_DATA SHOWN:_
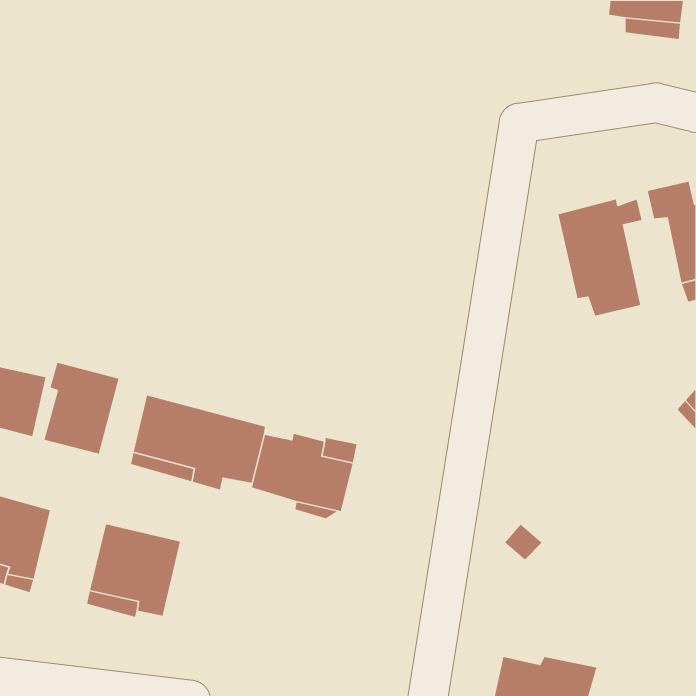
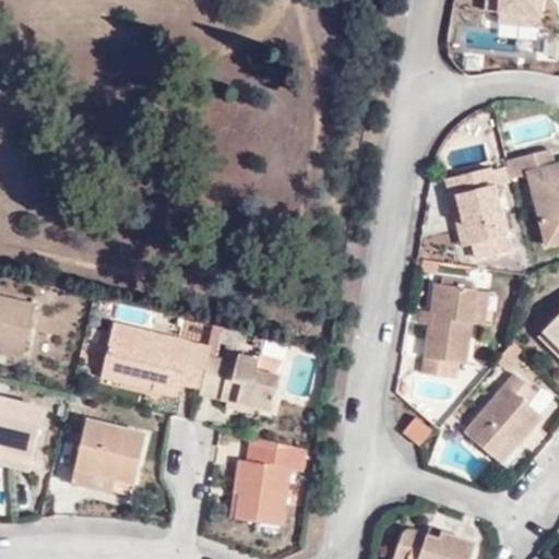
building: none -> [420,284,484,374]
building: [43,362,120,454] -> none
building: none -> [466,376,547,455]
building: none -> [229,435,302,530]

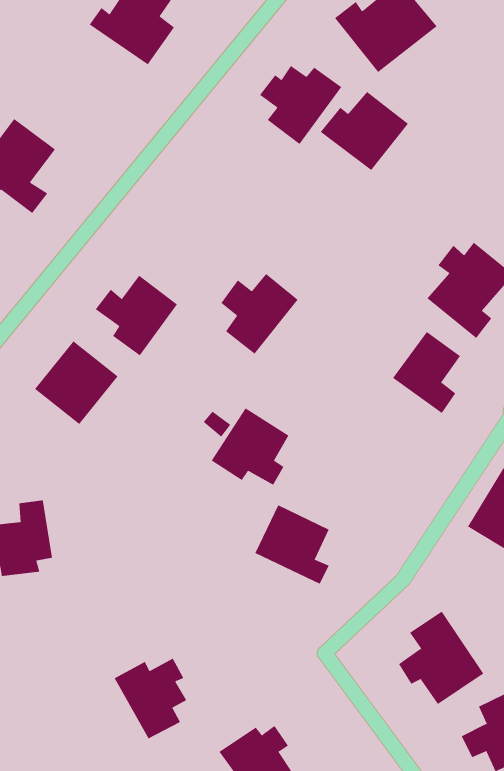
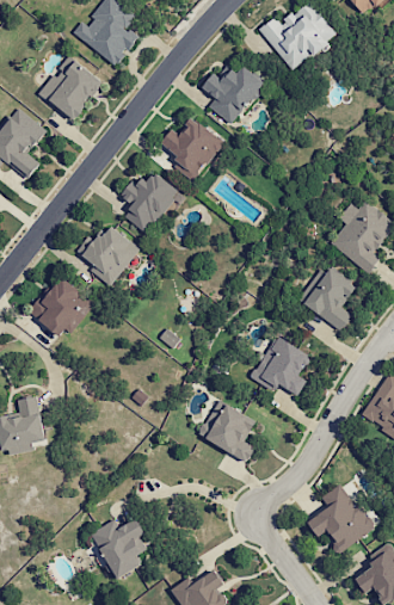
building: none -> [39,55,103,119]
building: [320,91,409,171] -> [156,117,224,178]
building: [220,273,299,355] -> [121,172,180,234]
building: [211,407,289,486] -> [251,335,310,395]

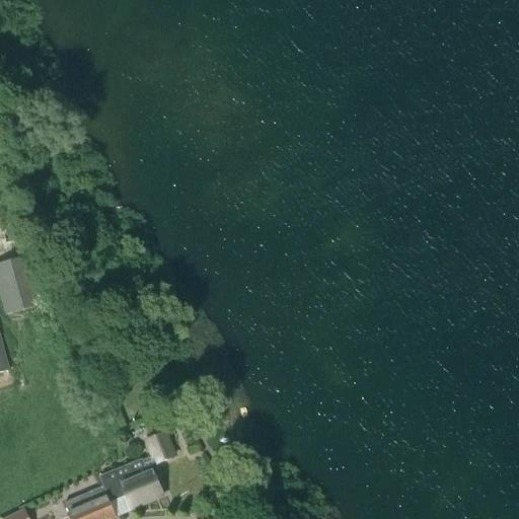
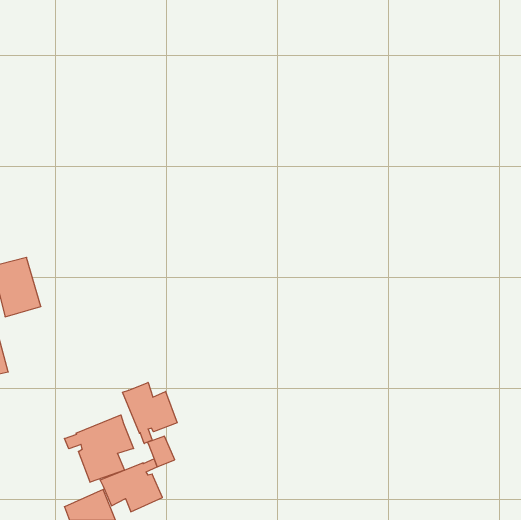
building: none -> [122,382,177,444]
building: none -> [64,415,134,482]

_WHAT THE TASK REQUIRES:_ Read through the listing and copy each line in which the word "none" occurs.

_ANSWER SECTION:_
building: none -> [420,284,484,374]
building: [43,362,120,454] -> none
building: none -> [466,376,547,455]
building: none -> [229,435,302,530]
building: none -> [39,55,103,119]
building: none -> [122,382,177,444]
building: none -> [64,415,134,482]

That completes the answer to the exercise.